• **WHAT THE TASK ASKS**: Take the material below and output exactly the run of lines from the one containing "brown car: 0 -> 3" down to the one containing "yellow car: 3 -> 2", with both included.

• **DATA SUPPLIED**:
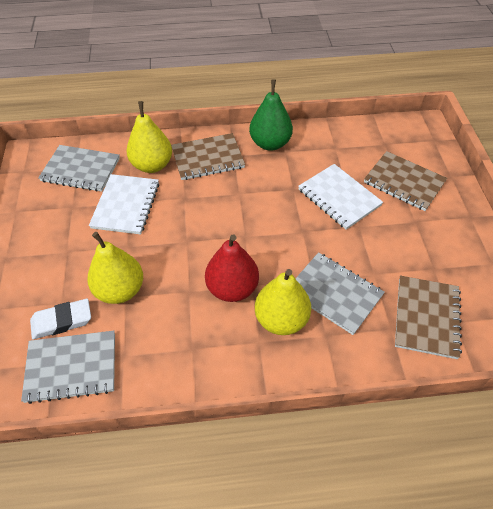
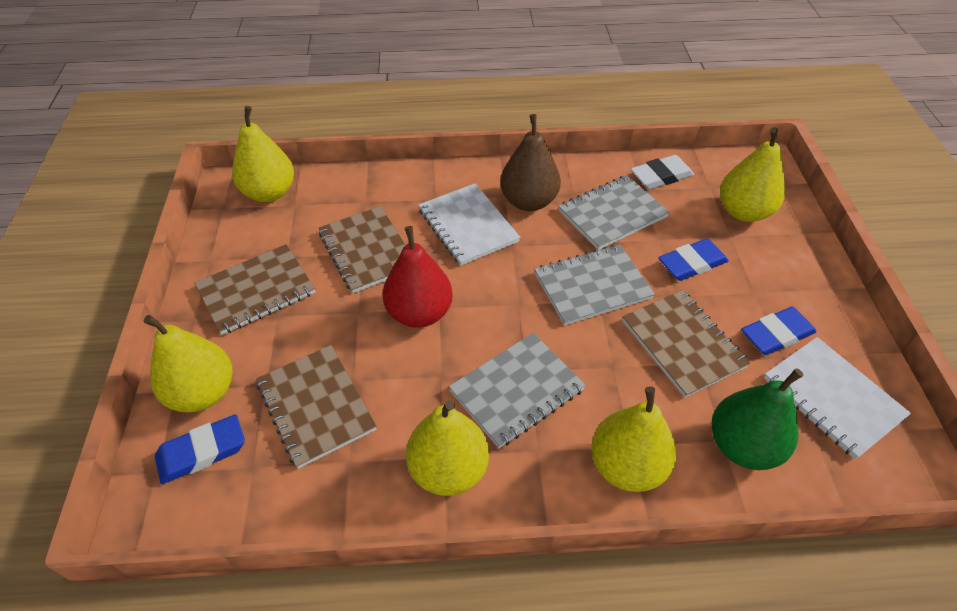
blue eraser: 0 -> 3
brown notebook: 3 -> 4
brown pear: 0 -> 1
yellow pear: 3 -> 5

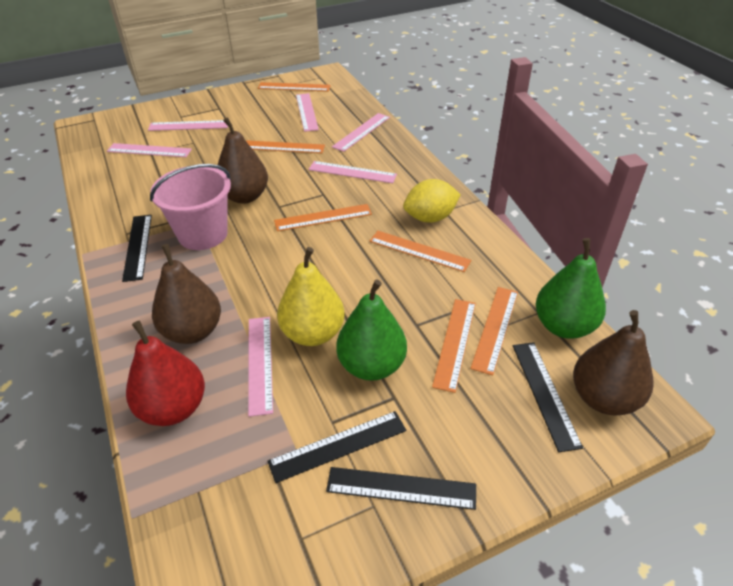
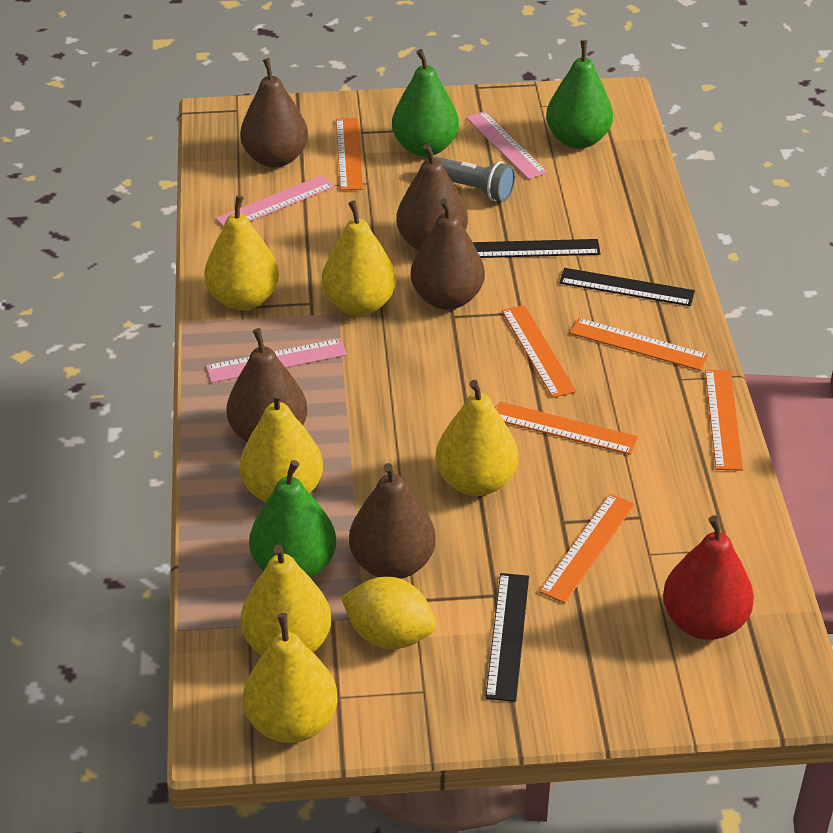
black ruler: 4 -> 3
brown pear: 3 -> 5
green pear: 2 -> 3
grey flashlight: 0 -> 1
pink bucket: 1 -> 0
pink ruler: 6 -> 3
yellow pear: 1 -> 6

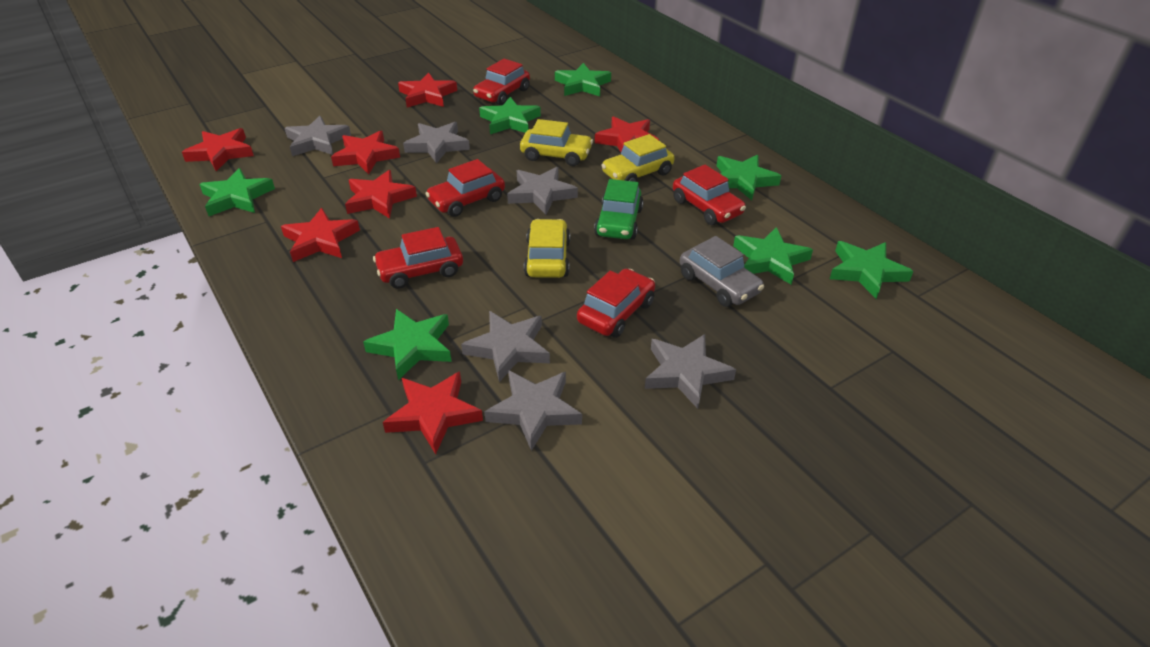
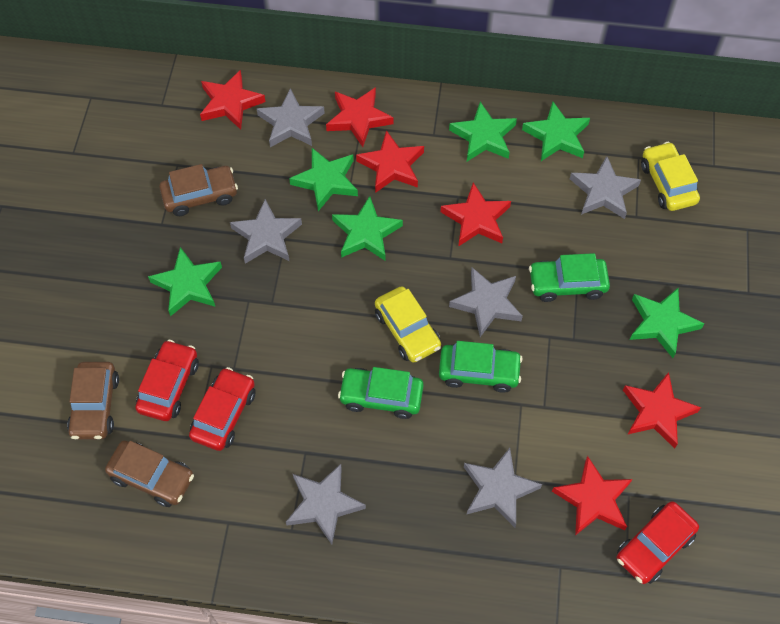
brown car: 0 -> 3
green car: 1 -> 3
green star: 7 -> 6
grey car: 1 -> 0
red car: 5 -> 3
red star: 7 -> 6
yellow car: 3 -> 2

...

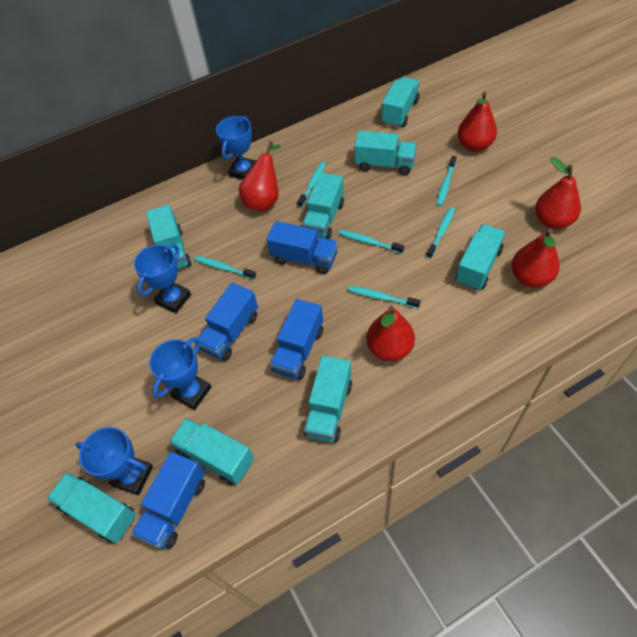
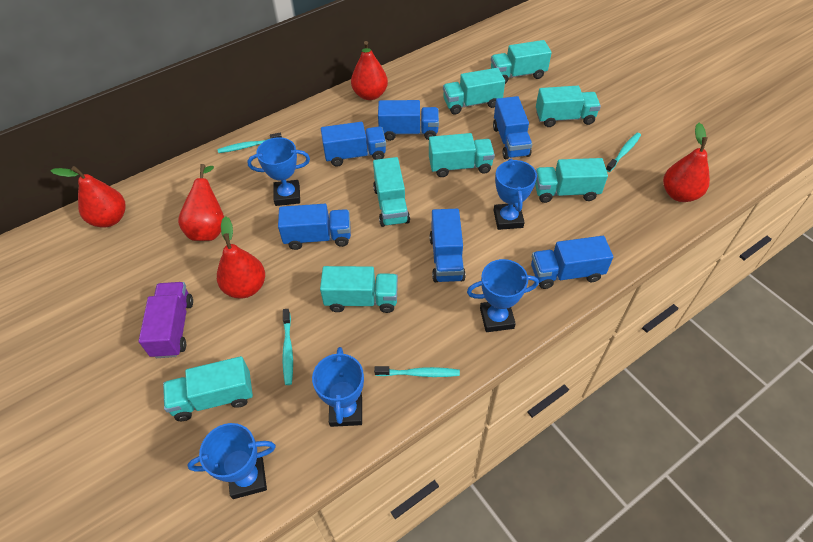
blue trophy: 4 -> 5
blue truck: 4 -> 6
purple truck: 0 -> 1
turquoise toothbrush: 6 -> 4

• **OUTPUT FOR THIS EXERCISE**:
brown car: 0 -> 3
green car: 1 -> 3
green star: 7 -> 6
grey car: 1 -> 0
red car: 5 -> 3
red star: 7 -> 6
yellow car: 3 -> 2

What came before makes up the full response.